* [EXERCISE OBJECTIVE]: Reproduce every one of the following lines verbatim, keeping their order.

* [DATA IN THIS EXERCISE]:
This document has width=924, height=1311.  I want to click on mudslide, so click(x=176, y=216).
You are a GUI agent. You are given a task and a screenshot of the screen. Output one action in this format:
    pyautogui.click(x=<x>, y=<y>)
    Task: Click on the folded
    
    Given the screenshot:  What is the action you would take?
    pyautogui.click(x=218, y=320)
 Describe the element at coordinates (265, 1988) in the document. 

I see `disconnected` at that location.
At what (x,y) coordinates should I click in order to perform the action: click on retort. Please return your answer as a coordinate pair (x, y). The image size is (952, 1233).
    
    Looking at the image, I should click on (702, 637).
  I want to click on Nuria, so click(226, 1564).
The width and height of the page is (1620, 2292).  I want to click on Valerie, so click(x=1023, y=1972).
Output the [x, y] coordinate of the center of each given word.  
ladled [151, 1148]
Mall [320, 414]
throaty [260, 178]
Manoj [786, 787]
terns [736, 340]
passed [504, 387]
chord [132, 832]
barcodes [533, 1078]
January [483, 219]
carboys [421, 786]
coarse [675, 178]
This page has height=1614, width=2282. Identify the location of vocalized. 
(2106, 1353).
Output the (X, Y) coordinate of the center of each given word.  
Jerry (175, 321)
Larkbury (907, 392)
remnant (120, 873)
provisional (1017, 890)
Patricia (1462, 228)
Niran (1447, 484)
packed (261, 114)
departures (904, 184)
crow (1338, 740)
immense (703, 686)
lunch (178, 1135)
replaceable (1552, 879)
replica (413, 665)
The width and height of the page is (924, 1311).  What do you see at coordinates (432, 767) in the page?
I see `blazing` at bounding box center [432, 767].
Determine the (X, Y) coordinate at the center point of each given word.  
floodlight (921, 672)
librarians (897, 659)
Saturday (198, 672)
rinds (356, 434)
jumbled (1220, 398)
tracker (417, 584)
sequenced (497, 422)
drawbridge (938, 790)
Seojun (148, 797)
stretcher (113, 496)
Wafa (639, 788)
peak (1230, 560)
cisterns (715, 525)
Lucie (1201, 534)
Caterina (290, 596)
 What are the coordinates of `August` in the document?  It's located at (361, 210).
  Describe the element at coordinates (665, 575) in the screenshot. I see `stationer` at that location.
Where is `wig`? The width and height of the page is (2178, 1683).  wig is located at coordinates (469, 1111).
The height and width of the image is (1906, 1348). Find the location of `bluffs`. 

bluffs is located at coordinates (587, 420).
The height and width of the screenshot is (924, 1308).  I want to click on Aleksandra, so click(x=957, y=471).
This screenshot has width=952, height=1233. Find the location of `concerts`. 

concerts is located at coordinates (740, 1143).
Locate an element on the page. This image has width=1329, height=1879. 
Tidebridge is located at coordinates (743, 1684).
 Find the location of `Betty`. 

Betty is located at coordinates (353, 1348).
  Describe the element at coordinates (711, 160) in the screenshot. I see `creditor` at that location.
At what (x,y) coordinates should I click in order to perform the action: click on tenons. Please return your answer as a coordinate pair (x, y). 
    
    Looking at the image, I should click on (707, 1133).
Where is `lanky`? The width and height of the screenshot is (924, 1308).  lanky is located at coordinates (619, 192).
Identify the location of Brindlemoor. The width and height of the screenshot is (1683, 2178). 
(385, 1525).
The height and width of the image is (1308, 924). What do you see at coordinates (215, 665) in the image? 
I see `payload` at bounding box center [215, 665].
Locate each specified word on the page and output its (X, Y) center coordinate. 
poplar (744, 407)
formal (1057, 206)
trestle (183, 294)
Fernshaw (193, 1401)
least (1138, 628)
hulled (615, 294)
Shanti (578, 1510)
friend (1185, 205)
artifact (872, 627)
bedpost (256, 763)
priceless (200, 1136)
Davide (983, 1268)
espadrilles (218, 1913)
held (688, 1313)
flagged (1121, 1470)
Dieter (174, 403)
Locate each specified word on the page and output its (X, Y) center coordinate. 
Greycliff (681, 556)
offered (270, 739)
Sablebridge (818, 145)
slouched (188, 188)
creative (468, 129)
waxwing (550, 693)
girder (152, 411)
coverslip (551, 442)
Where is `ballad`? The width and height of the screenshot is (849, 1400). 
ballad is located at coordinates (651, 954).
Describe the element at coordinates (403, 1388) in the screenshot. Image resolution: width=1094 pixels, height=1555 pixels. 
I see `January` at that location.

* [EXERCISE OUTPUT]:
This document has width=924, height=1311.  I want to click on mudslide, so click(x=176, y=216).
You are a GUI agent. You are given a task and a screenshot of the screen. Output one action in this format:
    pyautogui.click(x=<x>, y=<y>)
    Task: Click on the folded
    
    Given the screenshot:  What is the action you would take?
    pyautogui.click(x=218, y=320)
 Describe the element at coordinates (265, 1988) in the document. 

I see `disconnected` at that location.
At what (x,y) coordinates should I click in order to perform the action: click on retort. Please return your answer as a coordinate pair (x, y). The image size is (952, 1233).
    
    Looking at the image, I should click on (702, 637).
  I want to click on Nuria, so click(226, 1564).
The width and height of the page is (1620, 2292).  I want to click on Valerie, so click(x=1023, y=1972).
Output the [x, y] coordinate of the center of each given word.  
ladled [151, 1148]
Mall [320, 414]
throaty [260, 178]
Manoj [786, 787]
terns [736, 340]
passed [504, 387]
chord [132, 832]
barcodes [533, 1078]
January [483, 219]
carboys [421, 786]
coarse [675, 178]
This page has height=1614, width=2282. Identify the location of vocalized. 
(2106, 1353).
Output the (X, Y) coordinate of the center of each given word.  
Jerry (175, 321)
Larkbury (907, 392)
remnant (120, 873)
provisional (1017, 890)
Patricia (1462, 228)
Niran (1447, 484)
packed (261, 114)
departures (904, 184)
crow (1338, 740)
immense (703, 686)
lunch (178, 1135)
replaceable (1552, 879)
replica (413, 665)
The width and height of the page is (924, 1311).  What do you see at coordinates (432, 767) in the page?
I see `blazing` at bounding box center [432, 767].
Determine the (X, Y) coordinate at the center point of each given word.  
floodlight (921, 672)
librarians (897, 659)
Saturday (198, 672)
rinds (356, 434)
jumbled (1220, 398)
tracker (417, 584)
sequenced (497, 422)
drawbridge (938, 790)
Seojun (148, 797)
stretcher (113, 496)
Wafa (639, 788)
peak (1230, 560)
cisterns (715, 525)
Lucie (1201, 534)
Caterina (290, 596)
 What are the coordinates of `August` in the document?  It's located at (361, 210).
  Describe the element at coordinates (665, 575) in the screenshot. I see `stationer` at that location.
Where is `wig`? The width and height of the page is (2178, 1683).  wig is located at coordinates (469, 1111).
The height and width of the image is (1906, 1348). Find the location of `bluffs`. 

bluffs is located at coordinates (587, 420).
The height and width of the screenshot is (924, 1308).  I want to click on Aleksandra, so click(x=957, y=471).
This screenshot has width=952, height=1233. Find the location of `concerts`. 

concerts is located at coordinates (740, 1143).
Locate an element on the page. This image has width=1329, height=1879. 
Tidebridge is located at coordinates (743, 1684).
 Find the location of `Betty`. 

Betty is located at coordinates (353, 1348).
  Describe the element at coordinates (711, 160) in the screenshot. I see `creditor` at that location.
At what (x,y) coordinates should I click in order to perform the action: click on tenons. Please return your answer as a coordinate pair (x, y). 
    
    Looking at the image, I should click on (707, 1133).
Where is `lanky`? The width and height of the screenshot is (924, 1308).  lanky is located at coordinates (619, 192).
Identify the location of Brindlemoor. The width and height of the screenshot is (1683, 2178). 
(385, 1525).
The height and width of the image is (1308, 924). What do you see at coordinates (215, 665) in the image? 
I see `payload` at bounding box center [215, 665].
Locate each specified word on the page and output its (X, Y) center coordinate. 
poplar (744, 407)
formal (1057, 206)
trestle (183, 294)
Fernshaw (193, 1401)
least (1138, 628)
hulled (615, 294)
Shanti (578, 1510)
friend (1185, 205)
artifact (872, 627)
bedpost (256, 763)
priceless (200, 1136)
Davide (983, 1268)
espadrilles (218, 1913)
held (688, 1313)
flagged (1121, 1470)
Dieter (174, 403)
Locate each specified word on the page and output its (X, Y) center coordinate. 
Greycliff (681, 556)
offered (270, 739)
Sablebridge (818, 145)
slouched (188, 188)
creative (468, 129)
waxwing (550, 693)
girder (152, 411)
coverslip (551, 442)
Where is `ballad`? The width and height of the screenshot is (849, 1400). 
ballad is located at coordinates (651, 954).
Describe the element at coordinates (403, 1388) in the screenshot. Image resolution: width=1094 pixels, height=1555 pixels. 
I see `January` at that location.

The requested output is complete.